> **Work required**: A single figure is expected: how many lines of the data that follows contain the word "NMOS".
------ Information provided ------
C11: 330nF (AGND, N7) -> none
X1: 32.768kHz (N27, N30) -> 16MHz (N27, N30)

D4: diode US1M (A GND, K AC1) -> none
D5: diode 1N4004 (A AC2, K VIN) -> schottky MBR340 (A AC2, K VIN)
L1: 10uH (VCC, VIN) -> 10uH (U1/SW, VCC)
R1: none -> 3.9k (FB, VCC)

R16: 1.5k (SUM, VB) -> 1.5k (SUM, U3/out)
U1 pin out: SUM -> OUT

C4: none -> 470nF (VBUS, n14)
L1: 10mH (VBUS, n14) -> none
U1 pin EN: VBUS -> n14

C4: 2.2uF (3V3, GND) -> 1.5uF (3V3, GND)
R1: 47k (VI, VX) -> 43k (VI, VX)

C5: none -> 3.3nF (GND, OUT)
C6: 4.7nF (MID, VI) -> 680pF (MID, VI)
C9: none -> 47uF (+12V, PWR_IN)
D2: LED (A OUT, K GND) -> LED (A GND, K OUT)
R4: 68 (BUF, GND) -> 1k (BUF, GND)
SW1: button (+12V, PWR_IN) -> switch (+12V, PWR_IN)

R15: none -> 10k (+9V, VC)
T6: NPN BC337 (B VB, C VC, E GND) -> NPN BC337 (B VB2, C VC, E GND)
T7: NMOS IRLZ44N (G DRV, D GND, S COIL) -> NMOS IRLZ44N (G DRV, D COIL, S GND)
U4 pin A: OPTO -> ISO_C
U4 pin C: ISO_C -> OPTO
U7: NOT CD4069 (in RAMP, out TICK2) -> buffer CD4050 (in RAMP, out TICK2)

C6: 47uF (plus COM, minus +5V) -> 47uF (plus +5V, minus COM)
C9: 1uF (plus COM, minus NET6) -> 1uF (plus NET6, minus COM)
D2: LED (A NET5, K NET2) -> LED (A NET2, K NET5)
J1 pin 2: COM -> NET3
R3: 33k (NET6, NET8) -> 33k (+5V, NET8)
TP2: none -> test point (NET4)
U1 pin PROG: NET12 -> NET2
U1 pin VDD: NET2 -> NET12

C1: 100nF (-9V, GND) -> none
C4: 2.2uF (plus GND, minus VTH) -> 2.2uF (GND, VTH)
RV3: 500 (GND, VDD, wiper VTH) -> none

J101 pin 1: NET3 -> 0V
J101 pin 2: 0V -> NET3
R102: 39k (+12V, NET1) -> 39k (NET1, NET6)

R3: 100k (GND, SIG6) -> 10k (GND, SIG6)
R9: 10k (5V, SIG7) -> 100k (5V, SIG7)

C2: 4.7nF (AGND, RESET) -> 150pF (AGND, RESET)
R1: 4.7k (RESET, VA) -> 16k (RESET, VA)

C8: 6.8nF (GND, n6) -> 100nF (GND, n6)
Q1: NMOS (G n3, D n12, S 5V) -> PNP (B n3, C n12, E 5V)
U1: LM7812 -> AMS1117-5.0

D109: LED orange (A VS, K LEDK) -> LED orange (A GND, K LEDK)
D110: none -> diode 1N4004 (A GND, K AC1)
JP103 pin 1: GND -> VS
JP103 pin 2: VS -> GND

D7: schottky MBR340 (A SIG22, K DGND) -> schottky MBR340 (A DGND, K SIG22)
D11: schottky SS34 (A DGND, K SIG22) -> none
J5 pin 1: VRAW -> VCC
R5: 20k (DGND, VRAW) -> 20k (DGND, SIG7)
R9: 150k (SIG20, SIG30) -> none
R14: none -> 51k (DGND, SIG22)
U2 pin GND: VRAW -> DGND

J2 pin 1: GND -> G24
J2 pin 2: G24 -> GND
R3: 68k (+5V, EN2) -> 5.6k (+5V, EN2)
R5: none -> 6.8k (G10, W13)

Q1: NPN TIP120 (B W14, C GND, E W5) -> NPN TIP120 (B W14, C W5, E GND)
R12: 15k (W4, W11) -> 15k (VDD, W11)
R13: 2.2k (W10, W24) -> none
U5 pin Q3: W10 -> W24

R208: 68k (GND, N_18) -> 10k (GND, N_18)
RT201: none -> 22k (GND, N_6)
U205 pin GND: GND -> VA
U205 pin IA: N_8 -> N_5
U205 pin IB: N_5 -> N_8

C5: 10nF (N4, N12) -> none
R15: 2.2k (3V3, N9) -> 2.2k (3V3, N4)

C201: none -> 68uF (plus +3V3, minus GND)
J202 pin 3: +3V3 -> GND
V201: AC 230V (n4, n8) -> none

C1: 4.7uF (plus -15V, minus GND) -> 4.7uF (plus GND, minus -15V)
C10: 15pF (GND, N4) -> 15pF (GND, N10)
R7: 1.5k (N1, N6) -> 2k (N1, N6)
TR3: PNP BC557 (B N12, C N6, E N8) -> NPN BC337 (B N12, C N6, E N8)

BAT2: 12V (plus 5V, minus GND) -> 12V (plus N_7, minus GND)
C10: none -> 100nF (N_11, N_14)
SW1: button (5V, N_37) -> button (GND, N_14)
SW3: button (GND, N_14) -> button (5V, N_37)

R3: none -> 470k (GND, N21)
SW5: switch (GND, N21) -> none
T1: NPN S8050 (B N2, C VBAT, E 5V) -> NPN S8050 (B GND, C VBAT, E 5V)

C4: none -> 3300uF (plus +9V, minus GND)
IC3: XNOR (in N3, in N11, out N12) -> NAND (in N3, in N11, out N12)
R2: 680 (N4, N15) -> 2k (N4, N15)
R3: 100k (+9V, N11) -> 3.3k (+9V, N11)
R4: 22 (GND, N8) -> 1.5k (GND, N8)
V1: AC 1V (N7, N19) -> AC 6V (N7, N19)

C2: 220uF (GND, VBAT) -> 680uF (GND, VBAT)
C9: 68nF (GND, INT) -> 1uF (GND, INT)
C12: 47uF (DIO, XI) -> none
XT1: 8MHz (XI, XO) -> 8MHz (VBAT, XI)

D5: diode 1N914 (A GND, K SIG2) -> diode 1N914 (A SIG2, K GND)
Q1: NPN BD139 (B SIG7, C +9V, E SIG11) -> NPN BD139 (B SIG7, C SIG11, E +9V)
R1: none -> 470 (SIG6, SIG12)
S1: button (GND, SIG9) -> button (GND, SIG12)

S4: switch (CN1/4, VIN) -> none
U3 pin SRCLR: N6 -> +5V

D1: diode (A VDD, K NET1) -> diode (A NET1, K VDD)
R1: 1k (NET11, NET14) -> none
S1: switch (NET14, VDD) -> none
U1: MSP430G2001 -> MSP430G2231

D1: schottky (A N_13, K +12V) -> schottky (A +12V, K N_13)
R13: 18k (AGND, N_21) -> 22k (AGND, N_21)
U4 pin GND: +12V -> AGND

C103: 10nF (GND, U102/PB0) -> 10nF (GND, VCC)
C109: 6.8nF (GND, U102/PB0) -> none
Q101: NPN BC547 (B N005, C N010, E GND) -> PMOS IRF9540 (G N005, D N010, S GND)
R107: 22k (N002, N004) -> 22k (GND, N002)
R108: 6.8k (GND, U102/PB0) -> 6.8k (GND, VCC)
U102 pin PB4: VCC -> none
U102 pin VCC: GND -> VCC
------
> **Solved problem**: 2